-- Opening Marker --
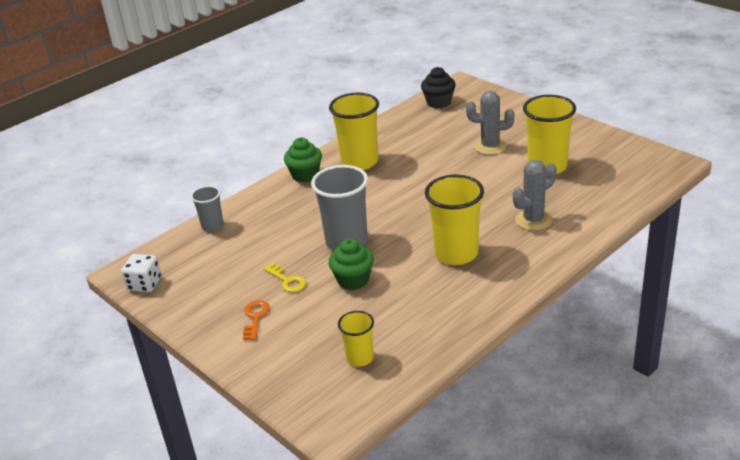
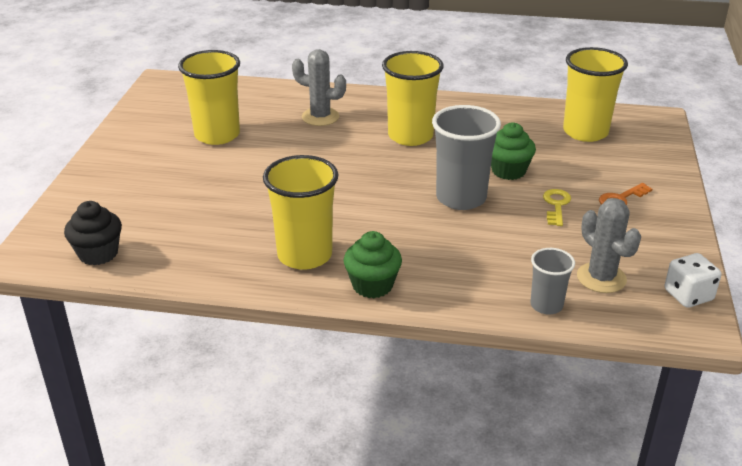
camera: 130 degrees left, 0 degrees up
yellow cup [338,311,374,367] -> yellow cup [563,47,628,142], size x1.81
grey cactus [466,91,514,155] -> grey cactus moved to [577,198,641,293]

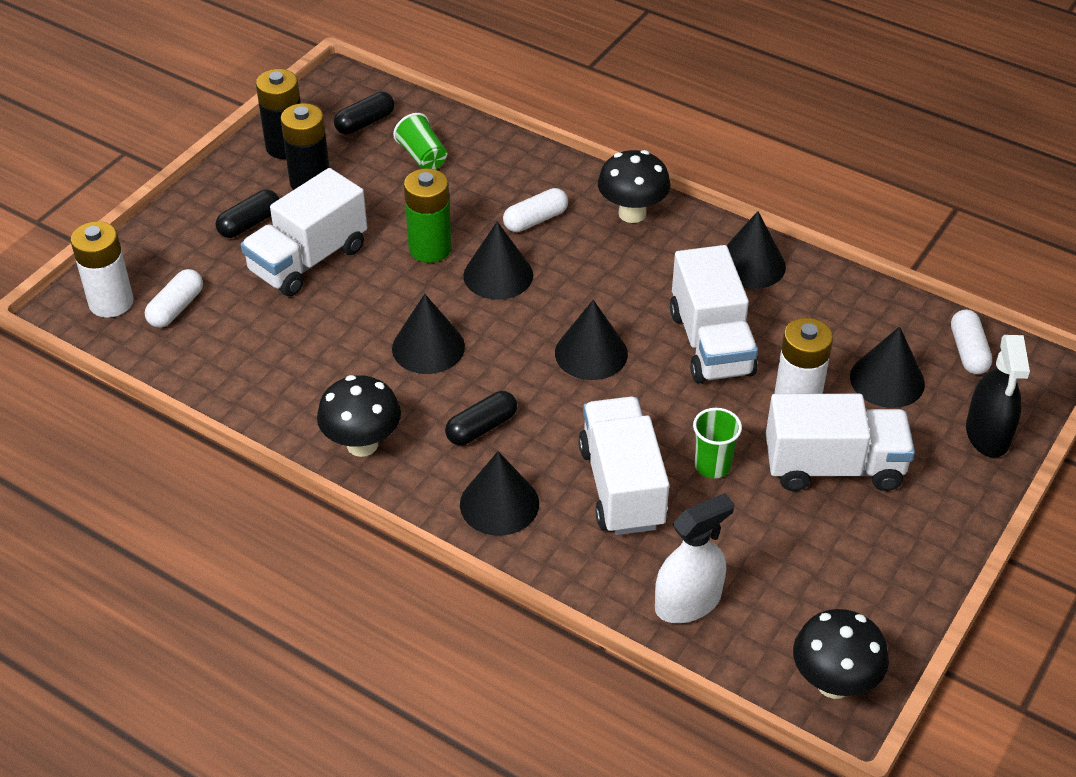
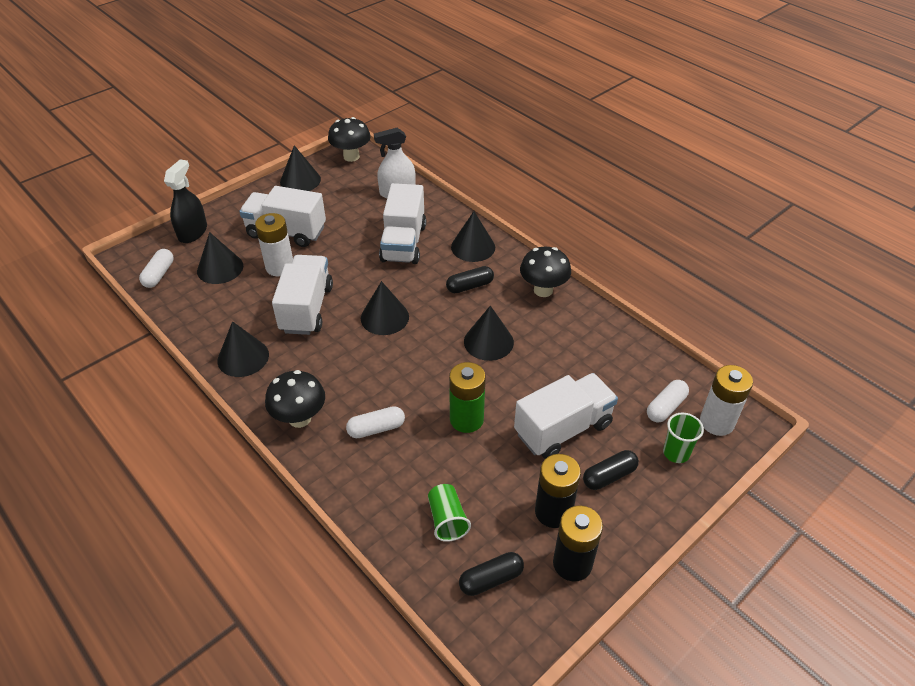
camera: 165 degrees left, 0 degrees up
black cone [463,222,533,300] -> black cone moved to [280,145,321,191]
green cup [693,408,742,478] -> green cup moved to [663,413,704,463]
-- Closing Marker --
Requirement: Give the number of lines above in which the word "degrees" appears, and nothing more.

Solution to the problem: 2